(Records contained in a dataset)
☆ ☆ ☆ ☆ ☆

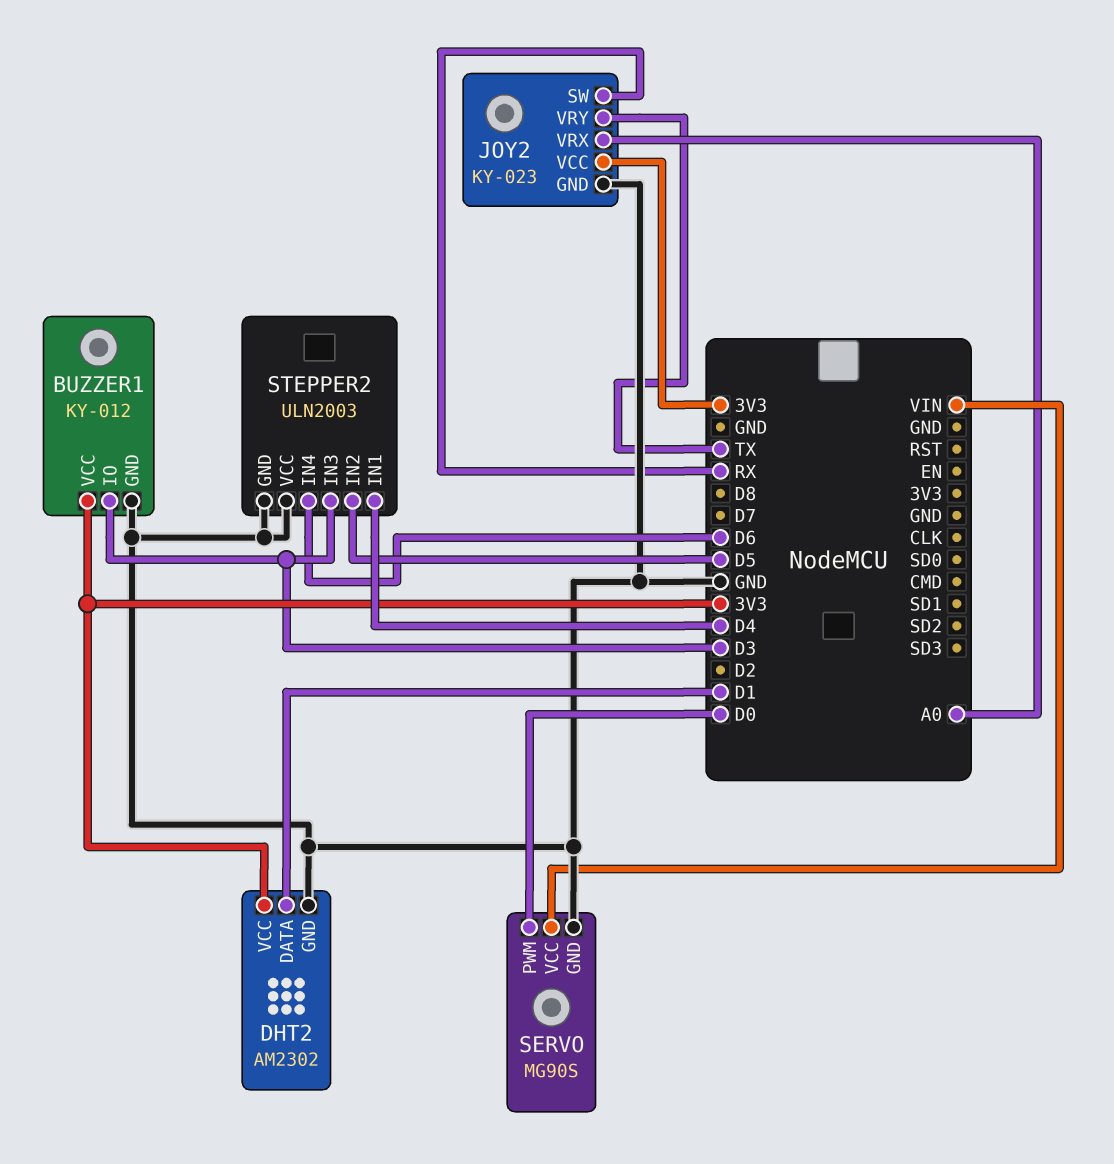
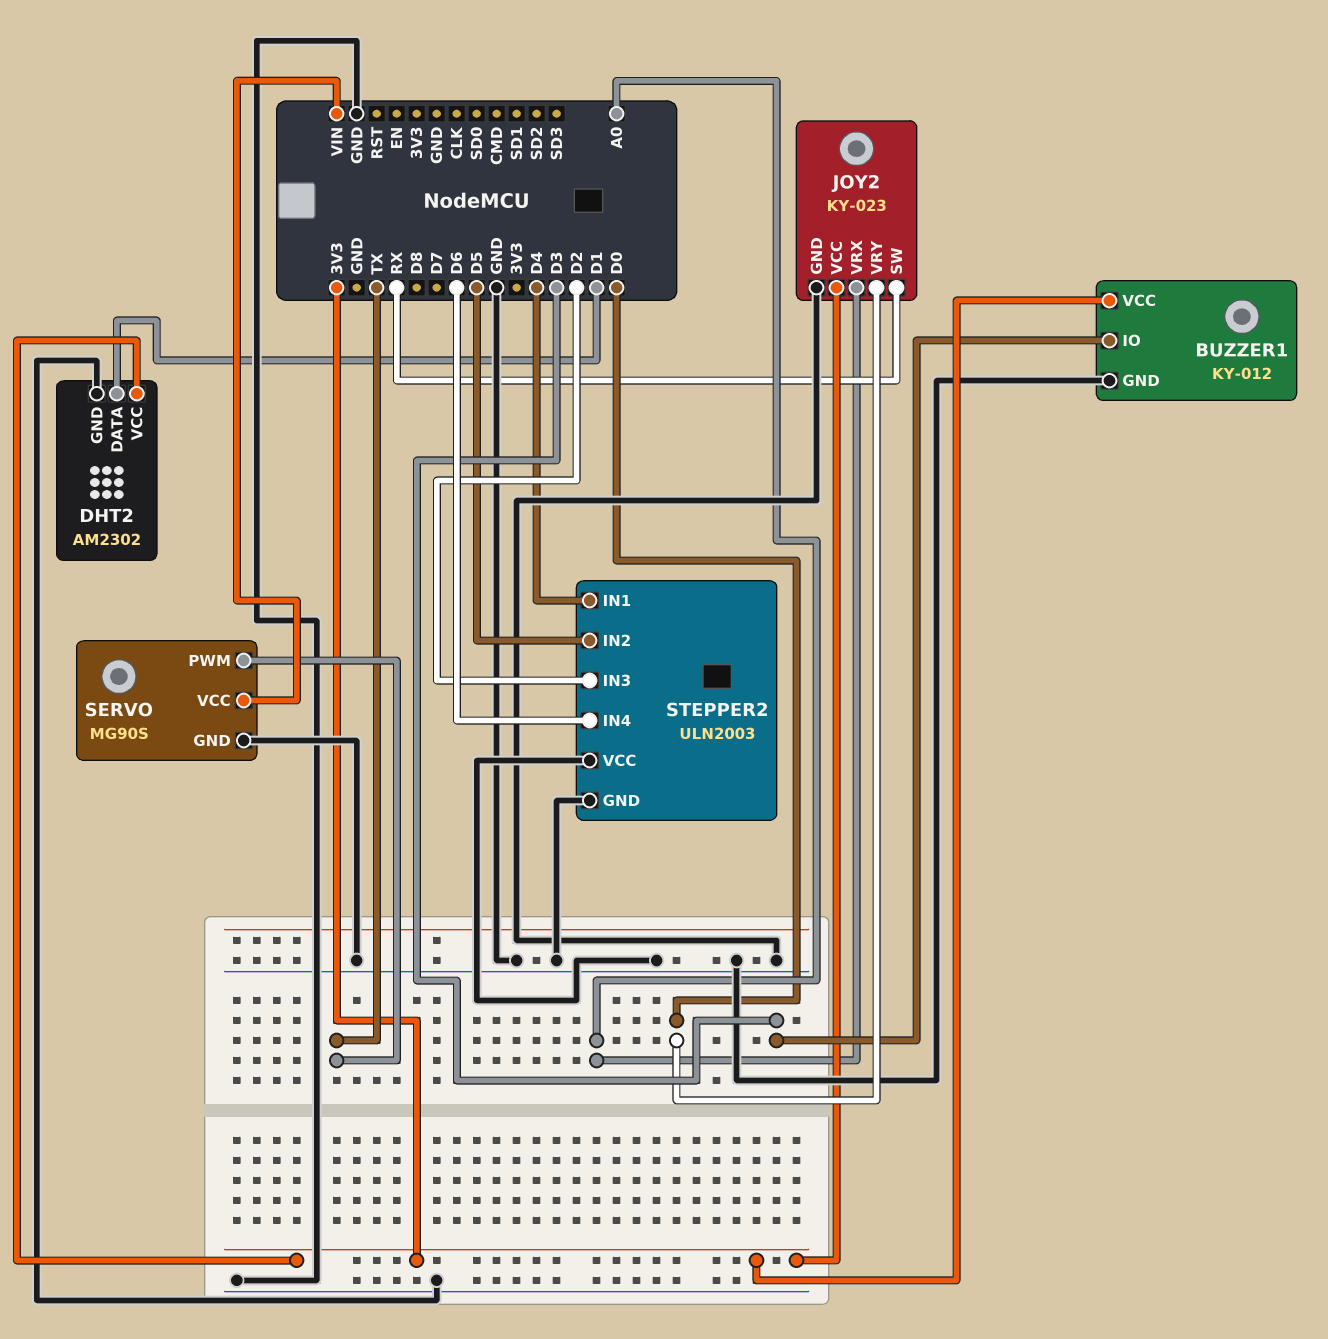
JOY2 pin VRY: TX -> D0
SERVO pin PWM: D0 -> TX
STEPPER2 pin IN3: D3 -> D2

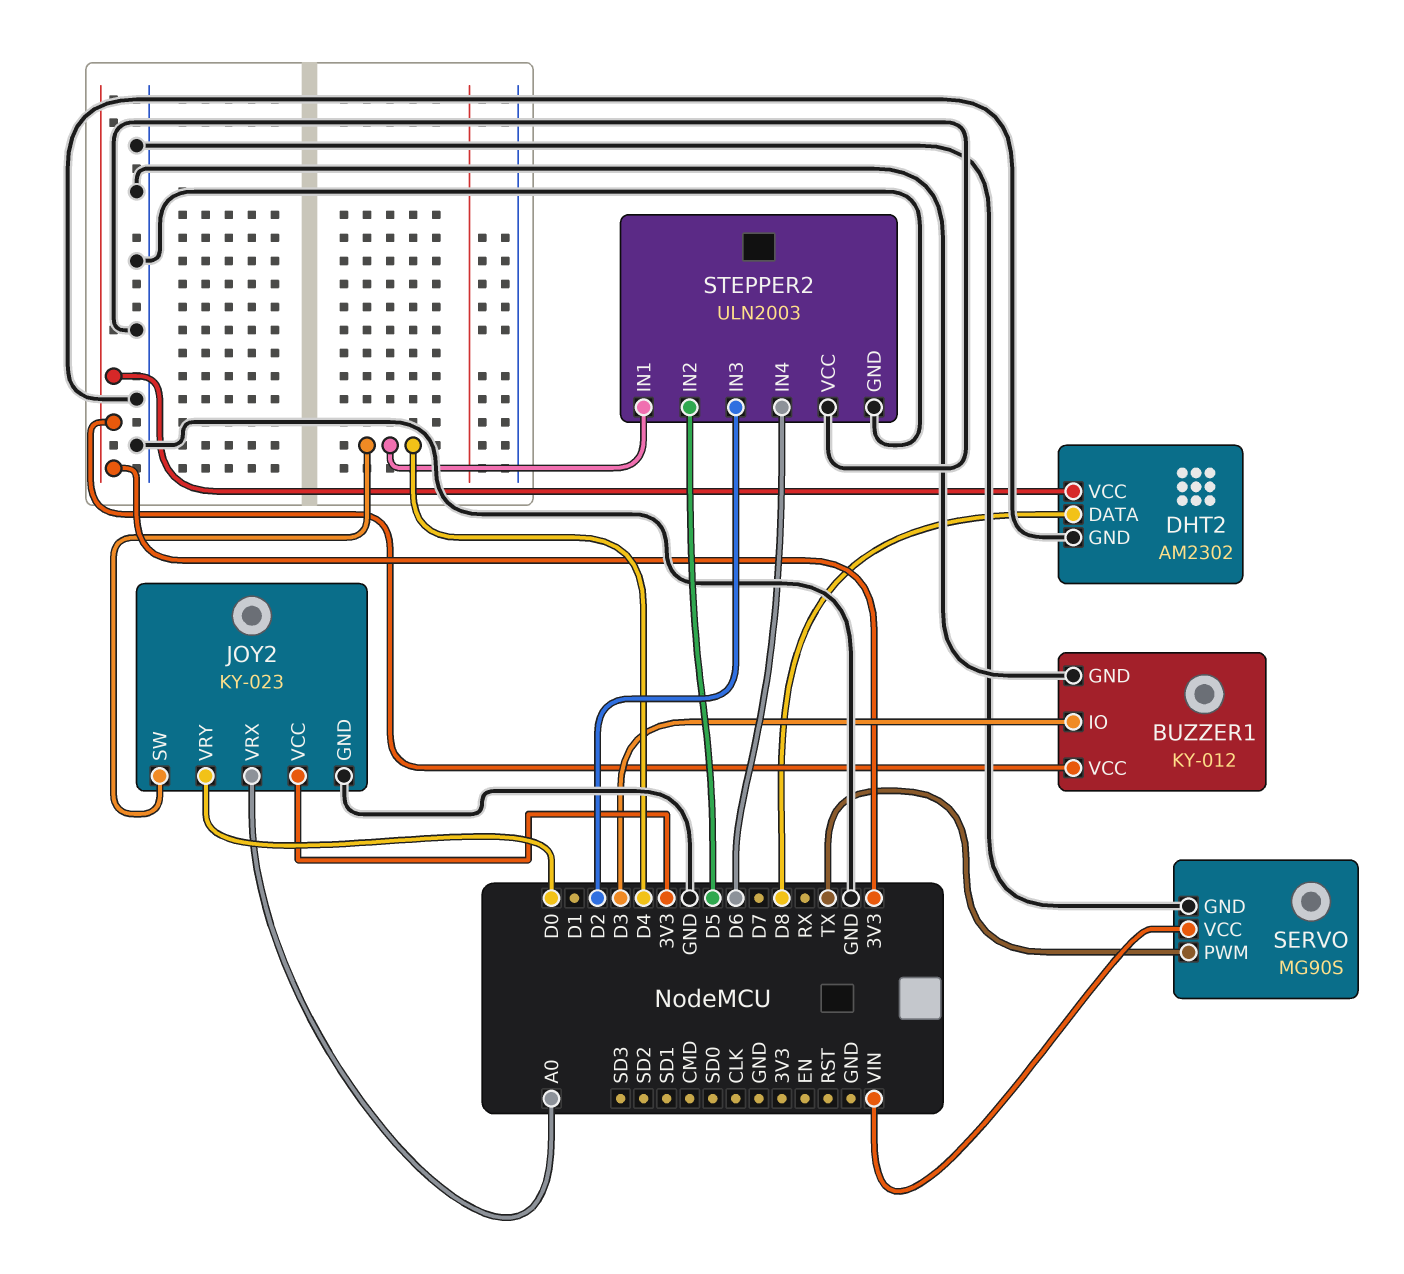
DHT2 pin DATA: D1 -> D8
JOY2 pin SW: RX -> D4

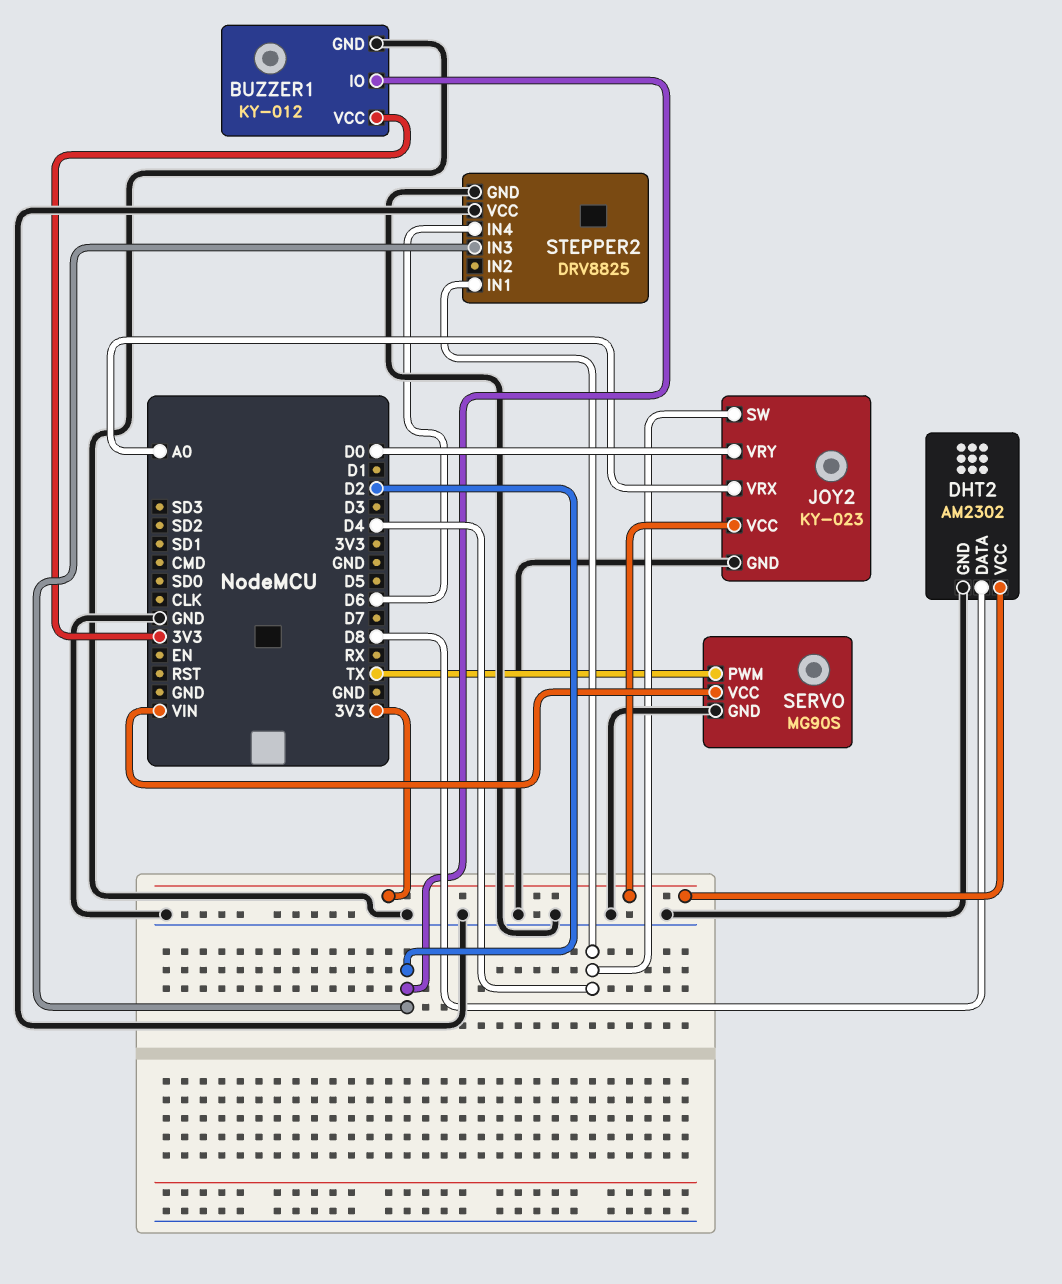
BUZZER1 pin IO: D3 -> D2
STEPPER2: ULN2003 -> DRV8825
STEPPER2 pin IN2: D5 -> none

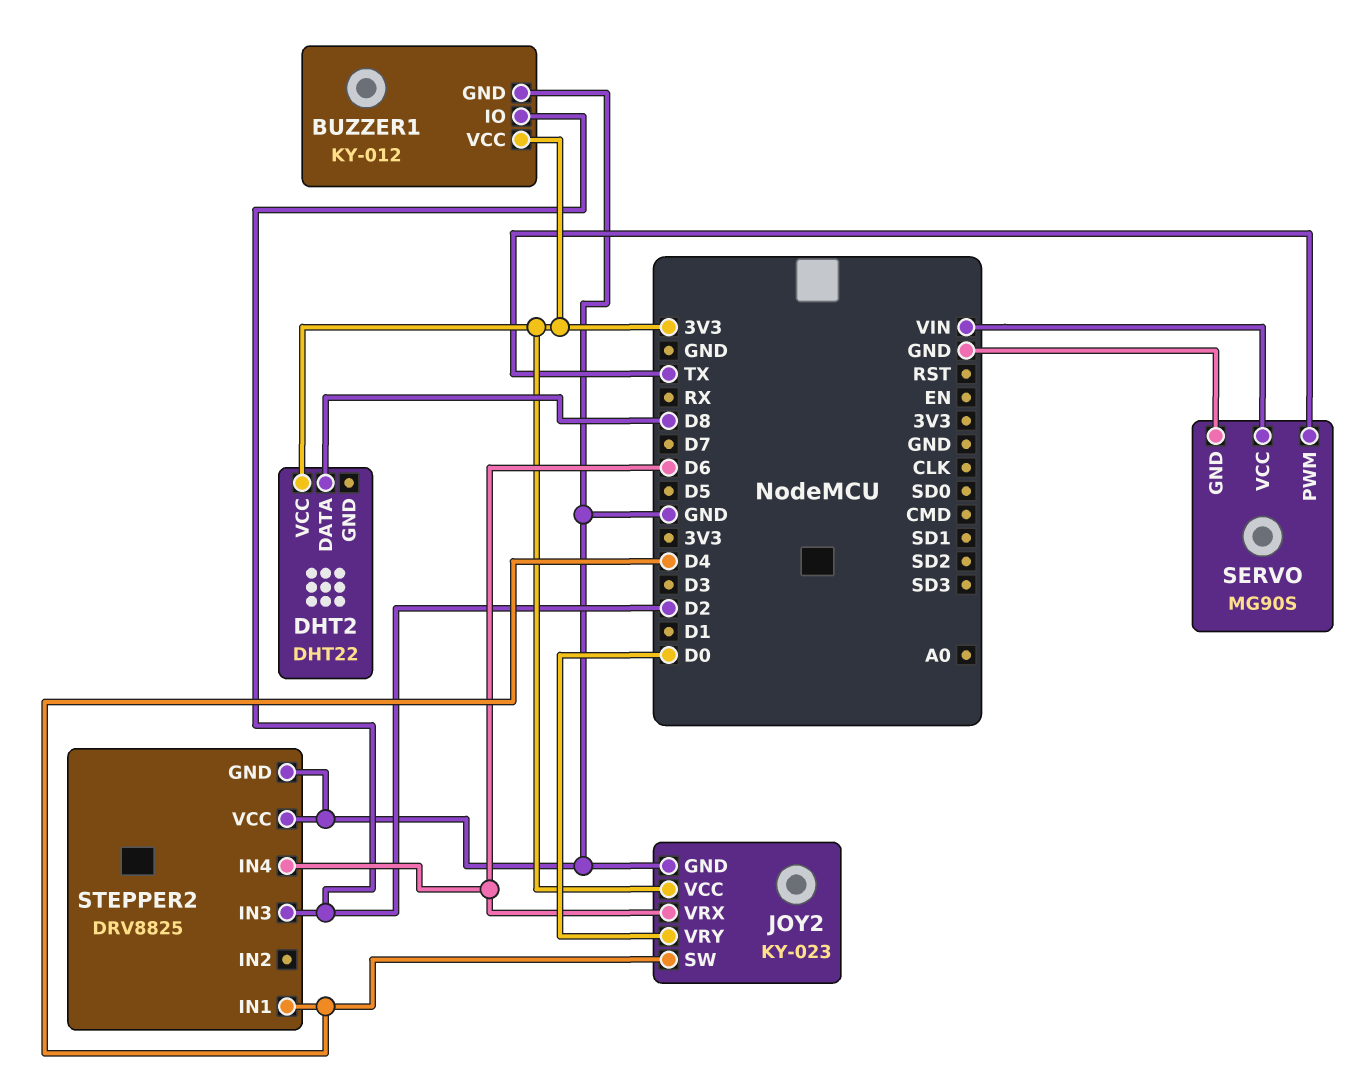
DHT2: AM2302 -> DHT22
DHT2 pin GND: GND -> none
JOY2 pin VRX: A0 -> D6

☆ ☆ ☆ ☆ ☆

EXERCISE GOAL: Could you set down the data exactly as given, minus its pictures?

PROBLEM SOLUTION:
JOY2 pin VRY: TX -> D0
SERVO pin PWM: D0 -> TX
STEPPER2 pin IN3: D3 -> D2

DHT2 pin DATA: D1 -> D8
JOY2 pin SW: RX -> D4

BUZZER1 pin IO: D3 -> D2
STEPPER2: ULN2003 -> DRV8825
STEPPER2 pin IN2: D5 -> none

DHT2: AM2302 -> DHT22
DHT2 pin GND: GND -> none
JOY2 pin VRX: A0 -> D6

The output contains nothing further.